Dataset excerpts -
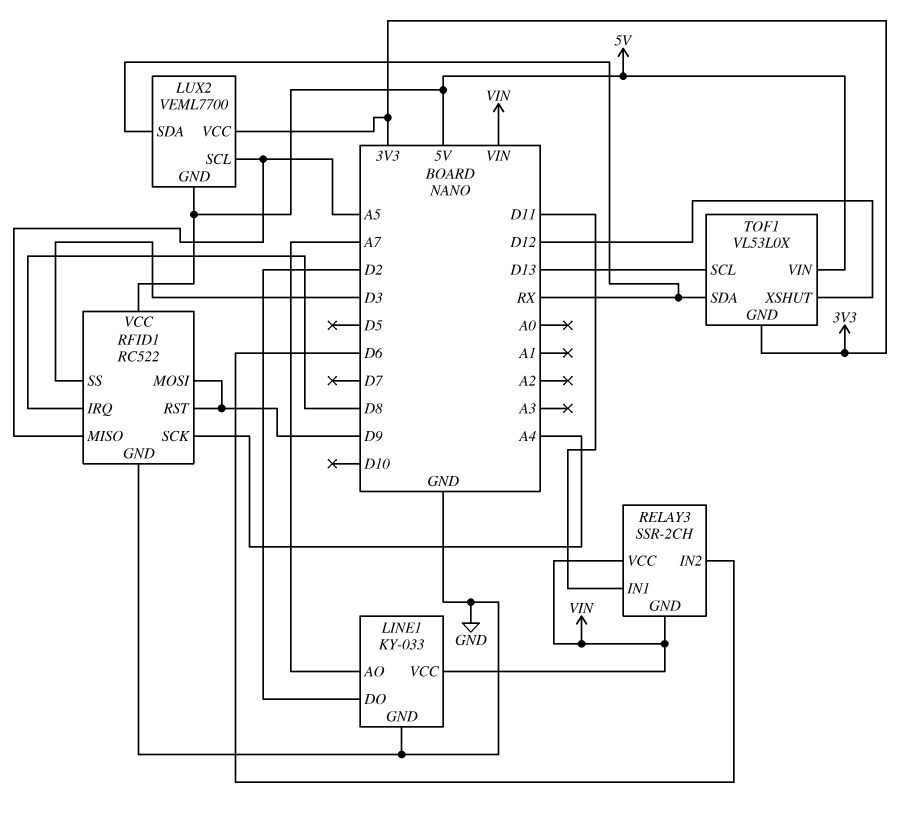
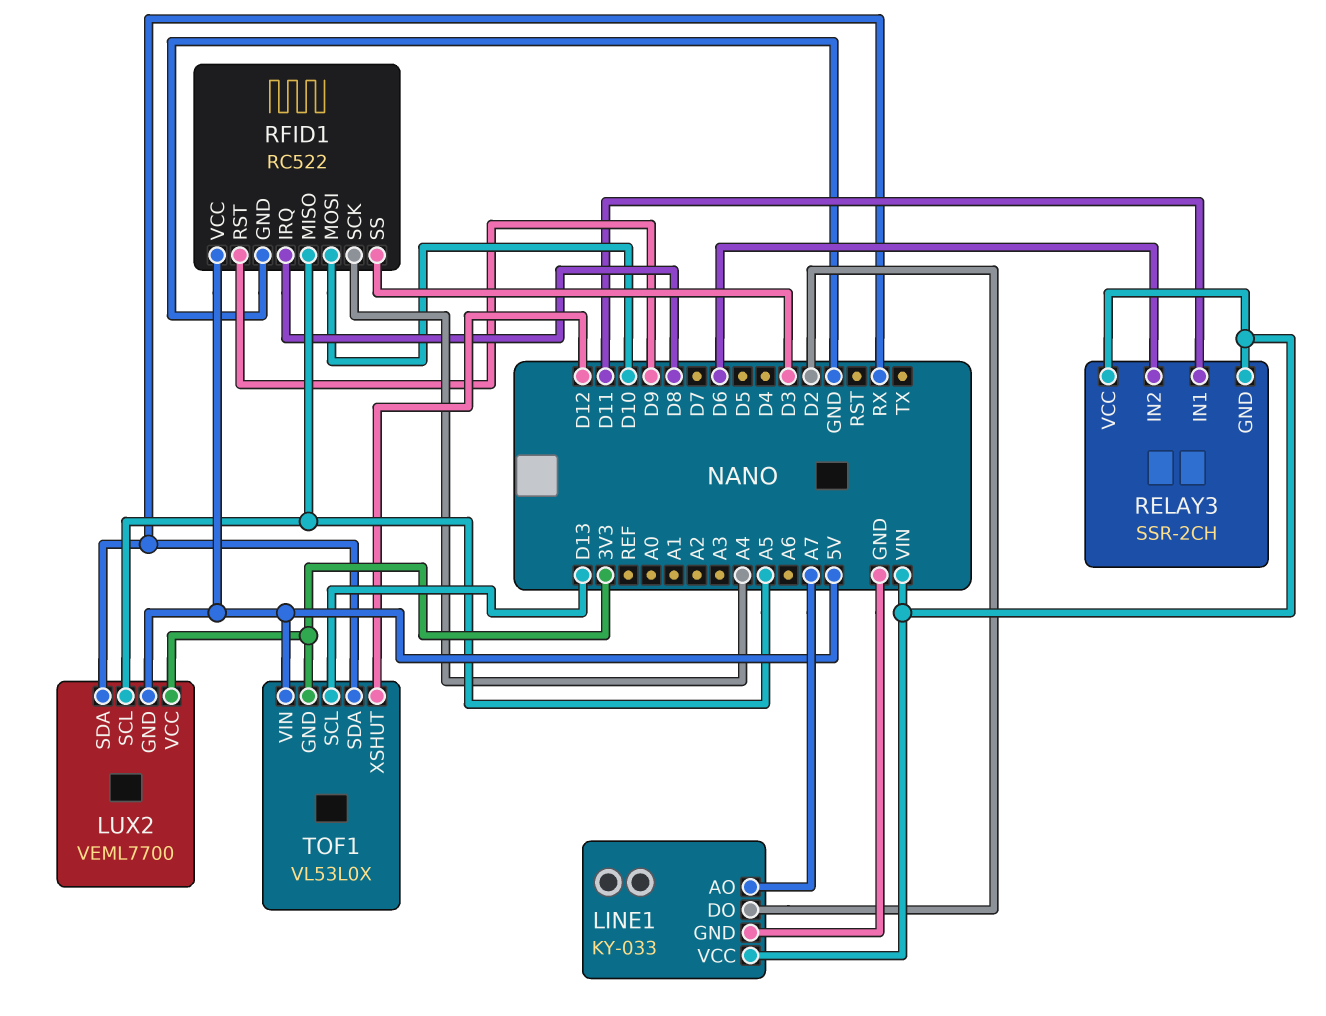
RFID1 pin MOSI: D9 -> D10

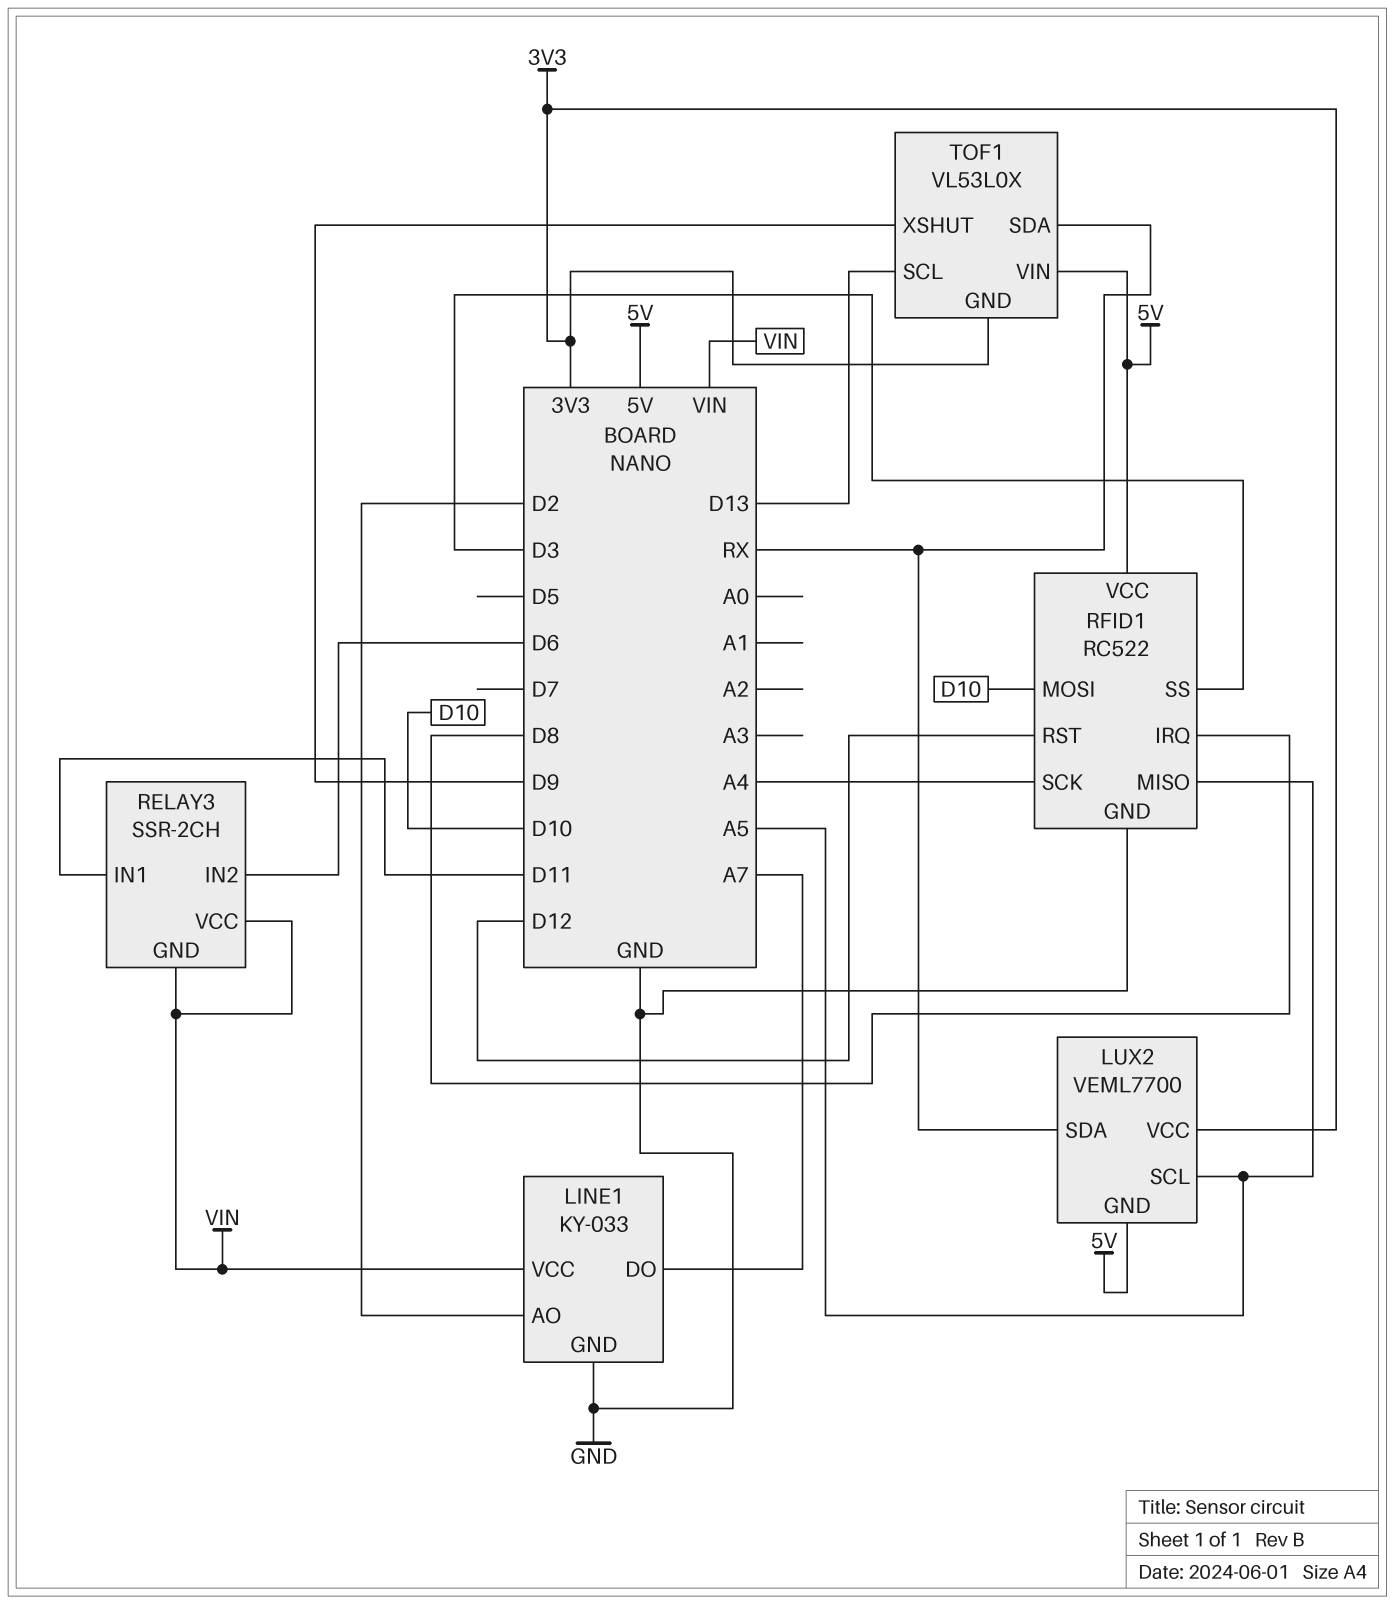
LINE1 pin AO: A7 -> D2
LINE1 pin DO: D2 -> A7
RFID1 pin RST: D9 -> D12
TOF1 pin XSHUT: D12 -> D9

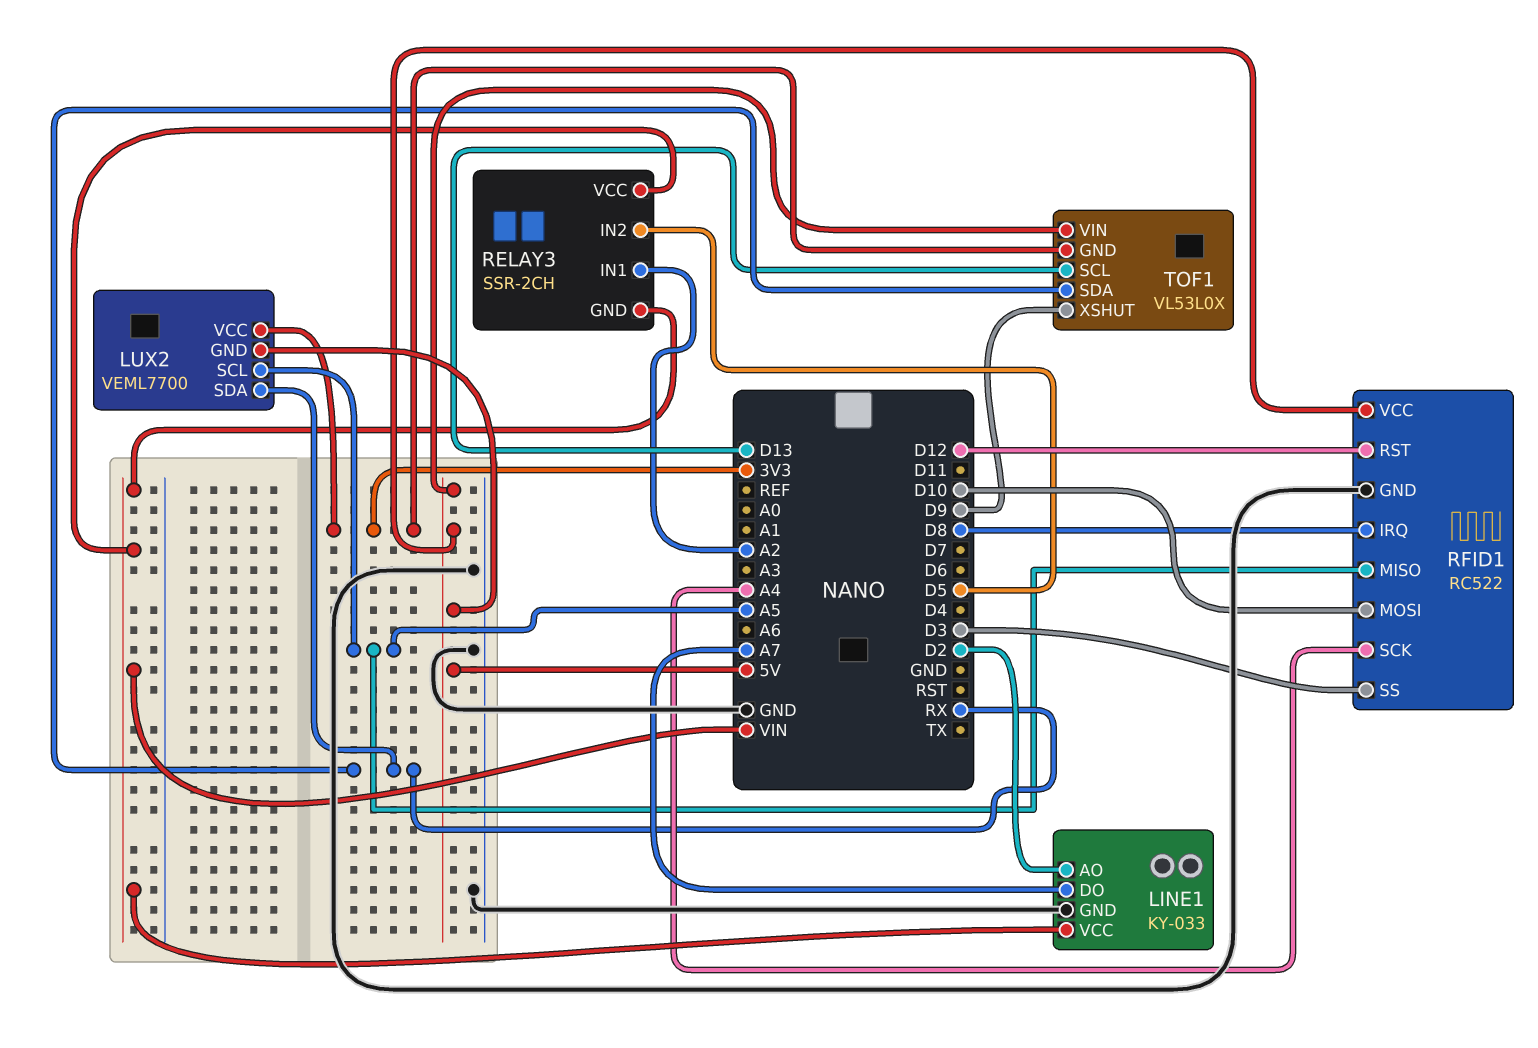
RELAY3 pin IN1: D11 -> A2
RELAY3 pin IN2: D6 -> D5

YOUR GOAL - Where the line containing "LINE1 pin AO: A7 -> D2" appears, begin copying there and continue exactly through the final line of the records; both end lines belong in the copy, pictures do not.

RESULT OF THIS TASK -
LINE1 pin AO: A7 -> D2
LINE1 pin DO: D2 -> A7
RFID1 pin RST: D9 -> D12
TOF1 pin XSHUT: D12 -> D9

RELAY3 pin IN1: D11 -> A2
RELAY3 pin IN2: D6 -> D5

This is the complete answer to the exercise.